What you need to do —
Copy the records below, from the line containing "STEPPER3 pin IN3: D32 -> D19" through the last line; leave out pictures.

##### Provided data #####

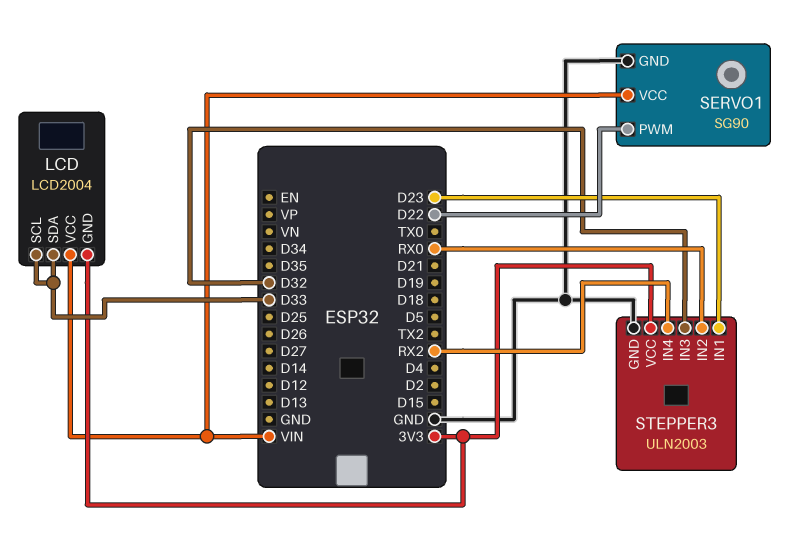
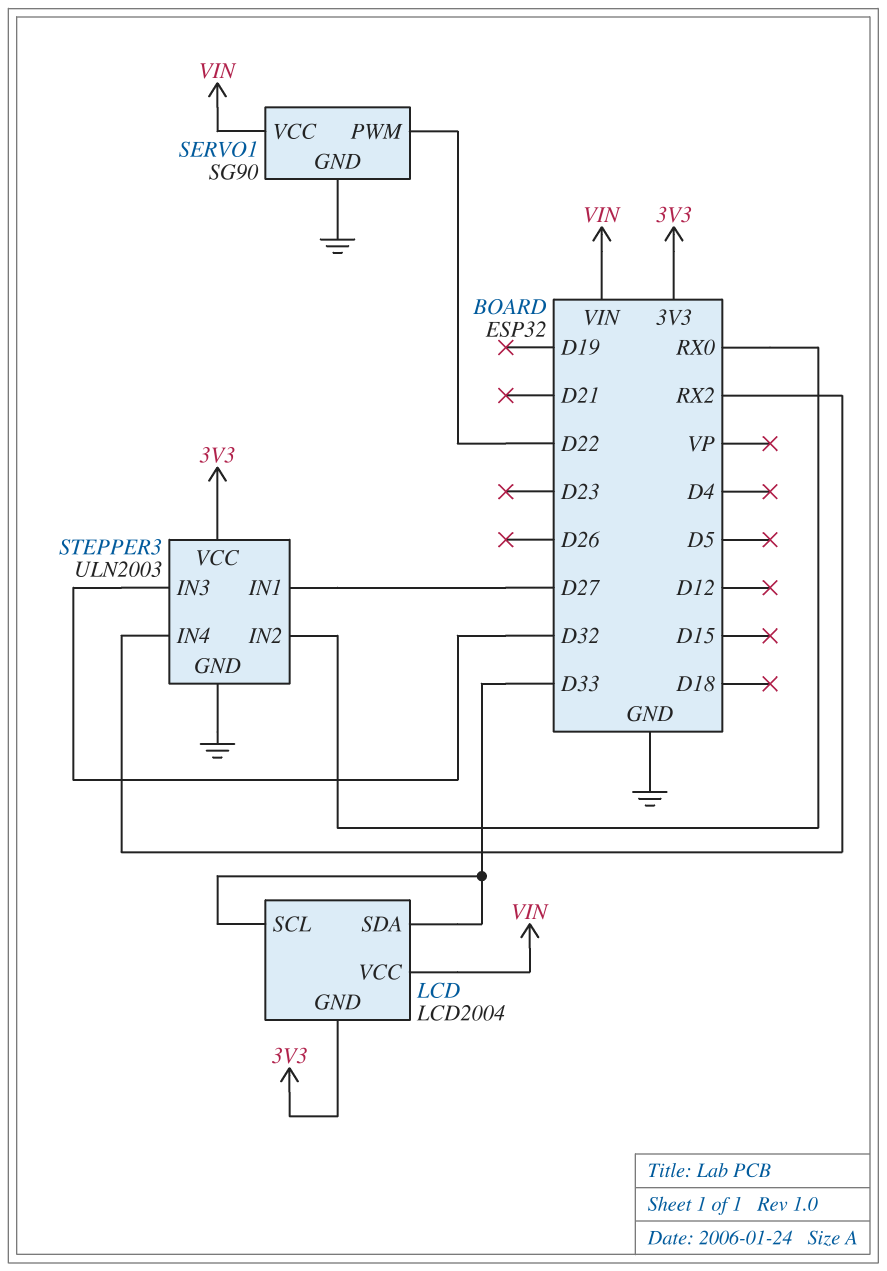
STEPPER3 pin IN1: D23 -> D27

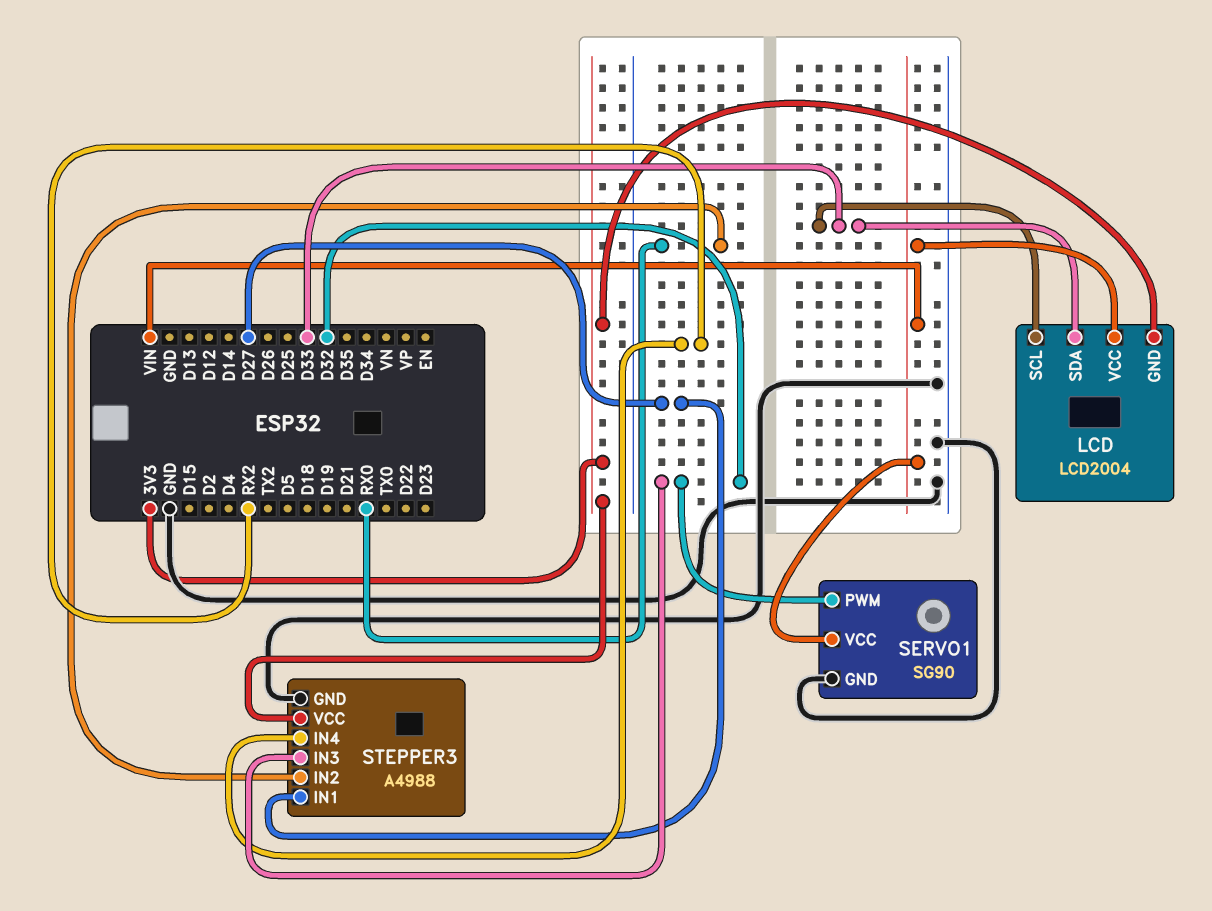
SERVO1 pin PWM: D22 -> D32
STEPPER3: ULN2003 -> A4988

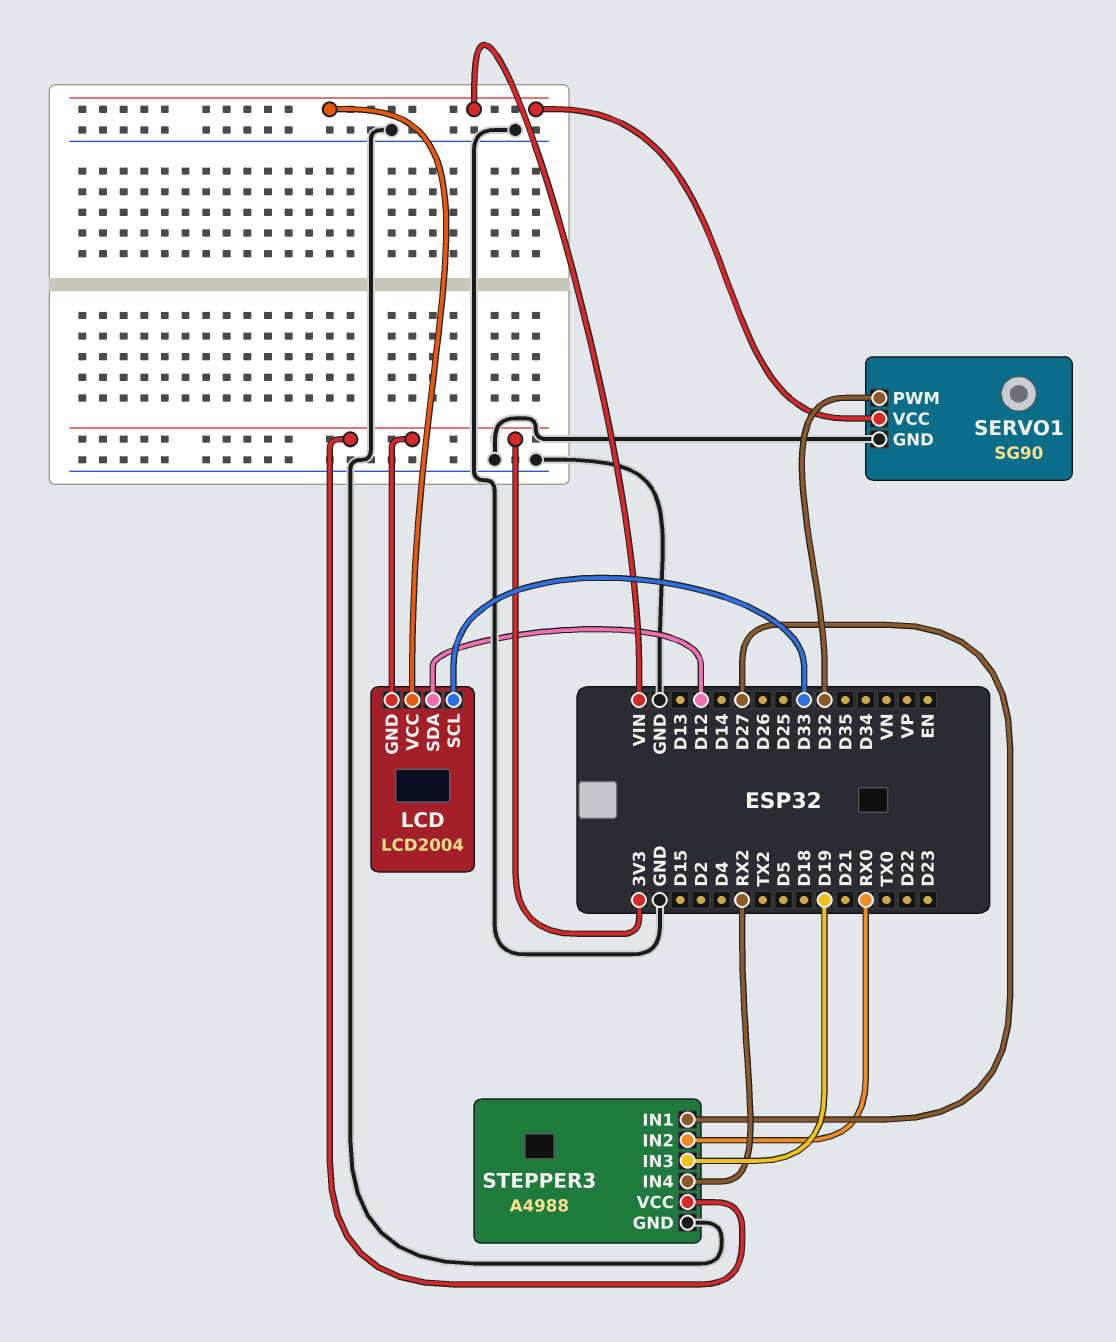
LCD pin SDA: D33 -> D12
STEPPER3 pin IN3: D32 -> D19

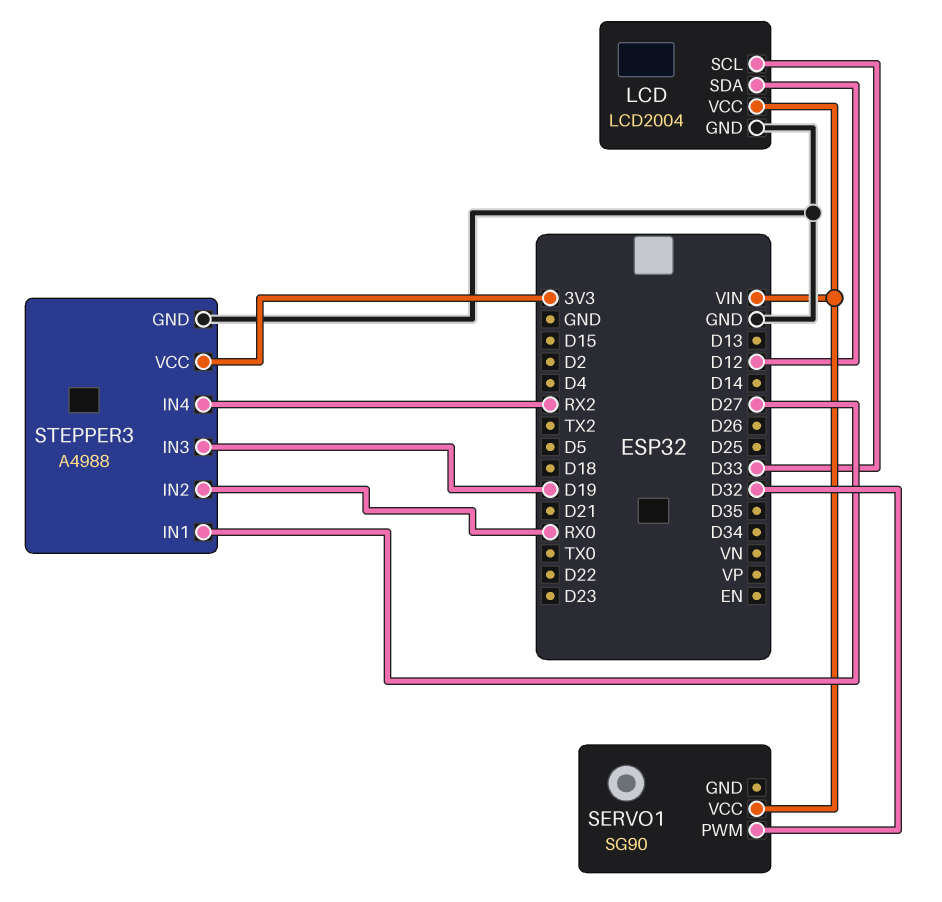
LCD pin GND: 3V3 -> GND
SERVO1 pin GND: GND -> none

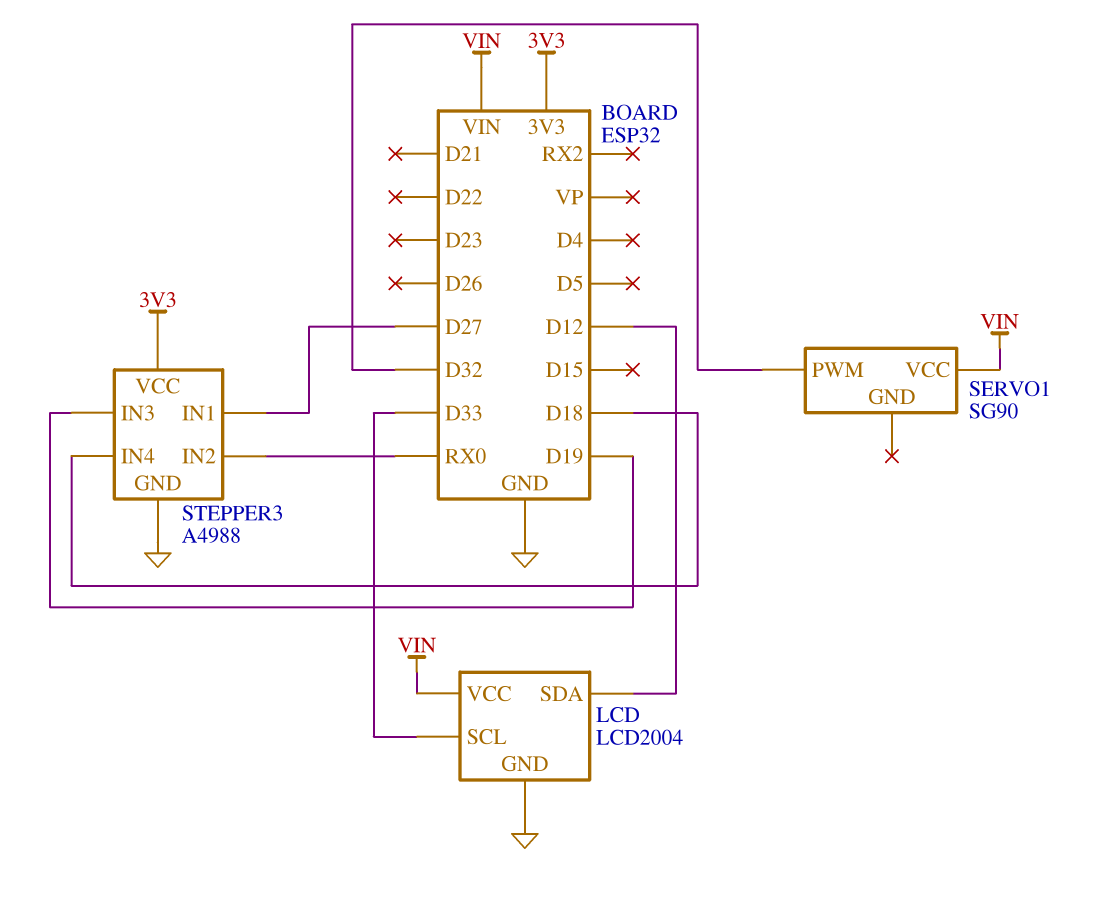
STEPPER3 pin IN4: RX2 -> D18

#####

Output of the exercise —
STEPPER3 pin IN3: D32 -> D19

LCD pin GND: 3V3 -> GND
SERVO1 pin GND: GND -> none

STEPPER3 pin IN4: RX2 -> D18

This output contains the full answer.